> _EXERCISE_
Reproduce each entry below exactly as it appears.

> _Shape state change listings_
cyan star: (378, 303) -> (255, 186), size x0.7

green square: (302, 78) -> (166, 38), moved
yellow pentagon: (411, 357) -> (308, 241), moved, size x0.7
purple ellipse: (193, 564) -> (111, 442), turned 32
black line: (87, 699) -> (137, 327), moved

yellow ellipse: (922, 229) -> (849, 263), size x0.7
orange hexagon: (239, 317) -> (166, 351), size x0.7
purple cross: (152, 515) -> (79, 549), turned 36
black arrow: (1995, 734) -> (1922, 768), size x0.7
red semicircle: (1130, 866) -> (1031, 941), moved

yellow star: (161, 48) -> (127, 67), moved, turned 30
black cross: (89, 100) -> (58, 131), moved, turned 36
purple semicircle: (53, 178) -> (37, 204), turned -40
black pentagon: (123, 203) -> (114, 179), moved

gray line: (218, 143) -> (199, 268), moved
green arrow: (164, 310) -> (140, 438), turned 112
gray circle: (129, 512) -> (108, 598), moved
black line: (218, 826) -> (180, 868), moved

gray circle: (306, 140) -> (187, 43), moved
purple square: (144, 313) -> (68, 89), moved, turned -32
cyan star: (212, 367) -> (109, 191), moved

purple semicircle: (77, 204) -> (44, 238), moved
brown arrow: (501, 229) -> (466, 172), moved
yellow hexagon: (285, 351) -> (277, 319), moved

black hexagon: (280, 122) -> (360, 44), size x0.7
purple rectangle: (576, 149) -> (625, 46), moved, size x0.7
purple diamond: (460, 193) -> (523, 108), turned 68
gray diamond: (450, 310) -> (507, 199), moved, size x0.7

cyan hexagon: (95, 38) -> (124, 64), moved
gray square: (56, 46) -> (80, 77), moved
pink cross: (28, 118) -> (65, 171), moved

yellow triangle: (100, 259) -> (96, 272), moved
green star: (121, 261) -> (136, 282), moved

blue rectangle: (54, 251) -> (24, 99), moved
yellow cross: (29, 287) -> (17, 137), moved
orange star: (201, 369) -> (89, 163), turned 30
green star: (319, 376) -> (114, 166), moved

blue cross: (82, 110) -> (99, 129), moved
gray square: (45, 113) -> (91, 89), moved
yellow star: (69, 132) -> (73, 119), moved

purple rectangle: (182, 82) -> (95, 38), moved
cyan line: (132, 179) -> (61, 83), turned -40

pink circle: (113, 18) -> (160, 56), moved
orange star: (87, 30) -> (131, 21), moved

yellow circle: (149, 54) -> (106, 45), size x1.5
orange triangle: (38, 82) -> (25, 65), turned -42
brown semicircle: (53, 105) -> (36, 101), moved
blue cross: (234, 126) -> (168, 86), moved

> _SOLUTION TO THIS PROBLEM_
cyan star: (378, 303) -> (255, 186), size x0.7

green square: (302, 78) -> (166, 38), moved
yellow pentagon: (411, 357) -> (308, 241), moved, size x0.7
purple ellipse: (193, 564) -> (111, 442), turned 32
black line: (87, 699) -> (137, 327), moved

yellow ellipse: (922, 229) -> (849, 263), size x0.7
orange hexagon: (239, 317) -> (166, 351), size x0.7
purple cross: (152, 515) -> (79, 549), turned 36
black arrow: (1995, 734) -> (1922, 768), size x0.7
red semicircle: (1130, 866) -> (1031, 941), moved

yellow star: (161, 48) -> (127, 67), moved, turned 30
black cross: (89, 100) -> (58, 131), moved, turned 36
purple semicircle: (53, 178) -> (37, 204), turned -40
black pentagon: (123, 203) -> (114, 179), moved

gray line: (218, 143) -> (199, 268), moved
green arrow: (164, 310) -> (140, 438), turned 112
gray circle: (129, 512) -> (108, 598), moved
black line: (218, 826) -> (180, 868), moved

gray circle: (306, 140) -> (187, 43), moved
purple square: (144, 313) -> (68, 89), moved, turned -32
cyan star: (212, 367) -> (109, 191), moved

purple semicircle: (77, 204) -> (44, 238), moved
brown arrow: (501, 229) -> (466, 172), moved
yellow hexagon: (285, 351) -> (277, 319), moved

black hexagon: (280, 122) -> (360, 44), size x0.7
purple rectangle: (576, 149) -> (625, 46), moved, size x0.7
purple diamond: (460, 193) -> (523, 108), turned 68
gray diamond: (450, 310) -> (507, 199), moved, size x0.7

cyan hexagon: (95, 38) -> (124, 64), moved
gray square: (56, 46) -> (80, 77), moved
pink cross: (28, 118) -> (65, 171), moved

yellow triangle: (100, 259) -> (96, 272), moved
green star: (121, 261) -> (136, 282), moved

blue rectangle: (54, 251) -> (24, 99), moved
yellow cross: (29, 287) -> (17, 137), moved
orange star: (201, 369) -> (89, 163), turned 30
green star: (319, 376) -> (114, 166), moved

blue cross: (82, 110) -> (99, 129), moved
gray square: (45, 113) -> (91, 89), moved
yellow star: (69, 132) -> (73, 119), moved

purple rectangle: (182, 82) -> (95, 38), moved
cyan line: (132, 179) -> (61, 83), turned -40

pink circle: (113, 18) -> (160, 56), moved
orange star: (87, 30) -> (131, 21), moved

yellow circle: (149, 54) -> (106, 45), size x1.5
orange triangle: (38, 82) -> (25, 65), turned -42
brown semicircle: (53, 105) -> (36, 101), moved
blue cross: (234, 126) -> (168, 86), moved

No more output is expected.